What to work on |
All of the data should be given again word for word, though the images are to be left out.

Supplied entries |

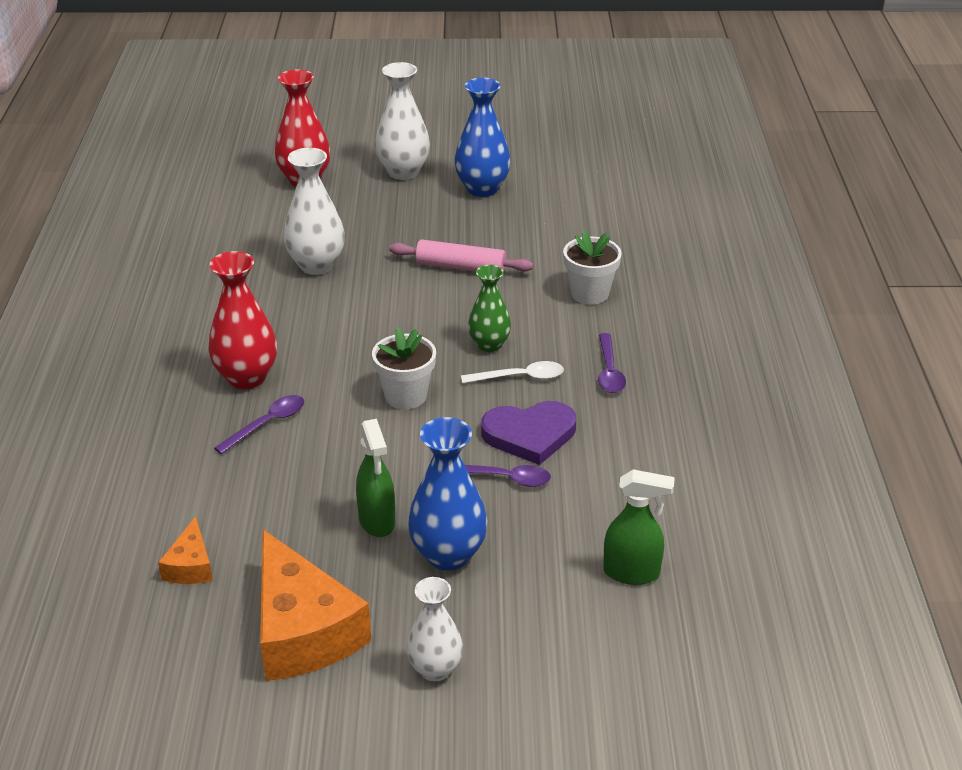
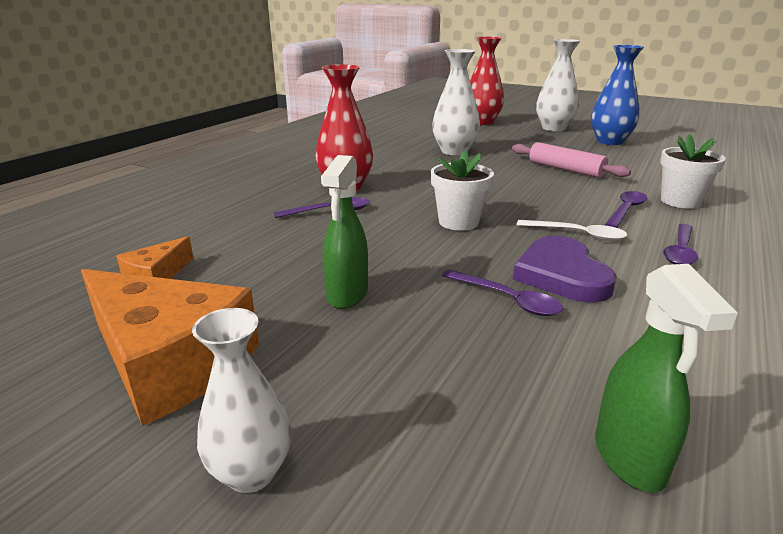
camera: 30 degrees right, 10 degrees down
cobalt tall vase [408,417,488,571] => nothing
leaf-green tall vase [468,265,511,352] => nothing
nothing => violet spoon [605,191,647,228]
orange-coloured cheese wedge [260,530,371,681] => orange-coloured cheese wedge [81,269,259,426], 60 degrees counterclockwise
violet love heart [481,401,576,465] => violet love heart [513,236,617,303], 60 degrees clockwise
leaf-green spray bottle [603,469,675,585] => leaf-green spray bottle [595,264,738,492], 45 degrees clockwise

Result below |
camera: 30 degrees right, 10 degrees down
cobalt tall vase [408,417,488,571] => nothing
leaf-green tall vase [468,265,511,352] => nothing
nothing => violet spoon [605,191,647,228]
orange-coloured cheese wedge [260,530,371,681] => orange-coloured cheese wedge [81,269,259,426], 60 degrees counterclockwise
violet love heart [481,401,576,465] => violet love heart [513,236,617,303], 60 degrees clockwise
leaf-green spray bottle [603,469,675,585] => leaf-green spray bottle [595,264,738,492], 45 degrees clockwise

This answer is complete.